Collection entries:
--------------------------------------------------
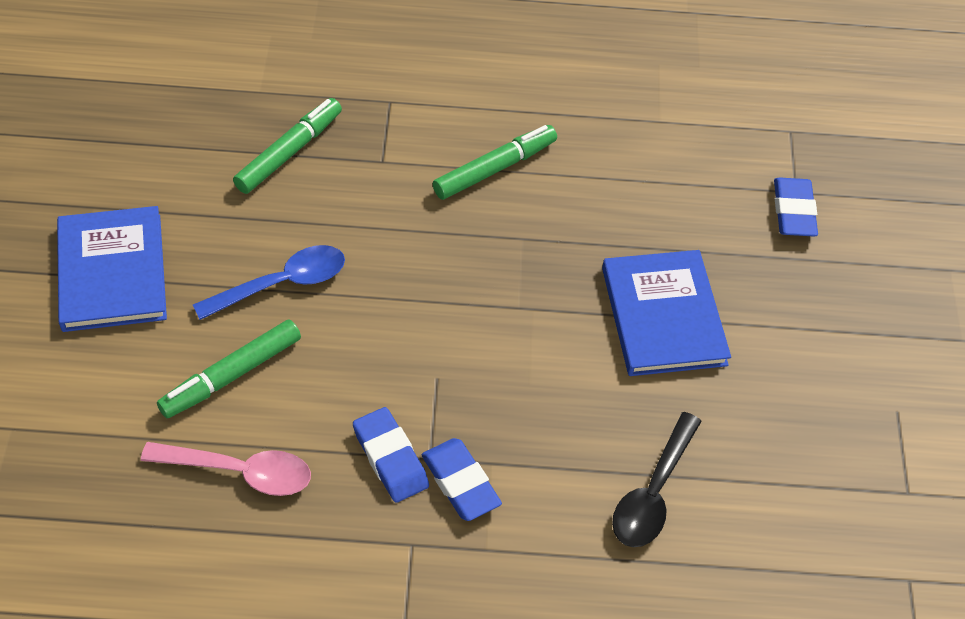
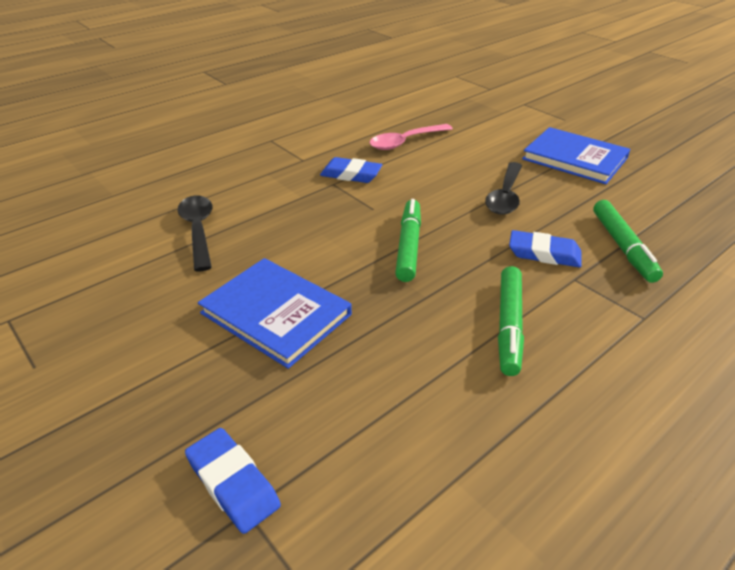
camera: 140 degrees right, 15 degrees down
(232, 375) = (462, 160): green marker -> green marker (408, 246)
(282, 284) = (505, 196): blue spoon -> black spoon
(460, 483) = (307, 184): blue eraser -> blue eraser (544, 253)

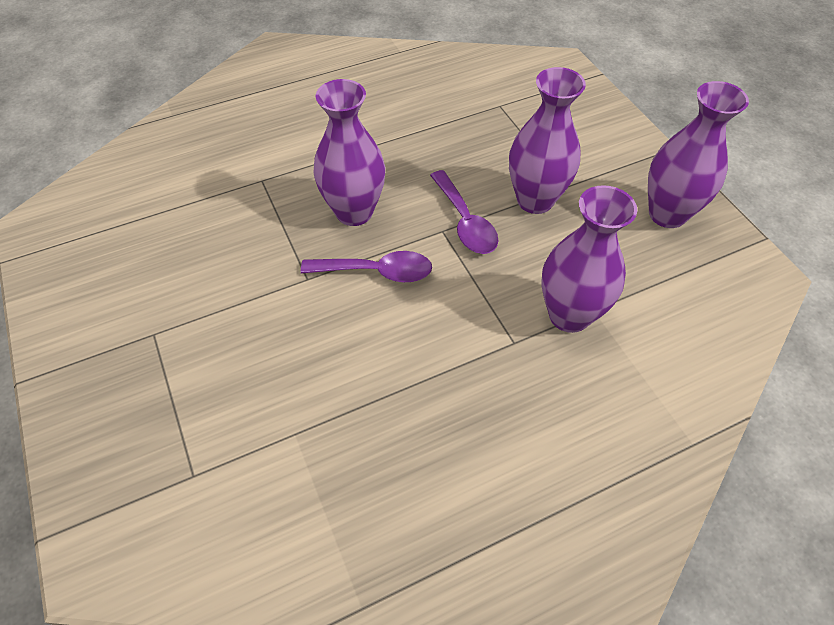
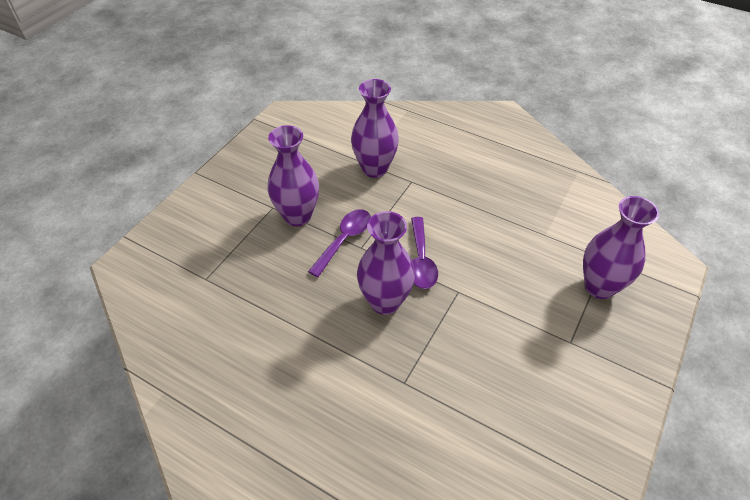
camera: 125 degrees left, 5 degrees down
(377, 271) = (421, 260): purple spoon -> purple spoon turned 150 degrees counterclockwise
(667, 214) = (264, 157): purple vase -> purple vase (599, 286)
--------------------------------------------------
Problem requirements: Can you quote exactly, and only, the lines from the one containing "(232, 375) = (462, 160): green" through the last line of the records above, keeping both ends and leaving out any pictures?

Exercise response:
(232, 375) = (462, 160): green marker -> green marker (408, 246)
(282, 284) = (505, 196): blue spoon -> black spoon
(460, 483) = (307, 184): blue eraser -> blue eraser (544, 253)

camera: 125 degrees left, 5 degrees down
(377, 271) = (421, 260): purple spoon -> purple spoon turned 150 degrees counterclockwise
(667, 214) = (264, 157): purple vase -> purple vase (599, 286)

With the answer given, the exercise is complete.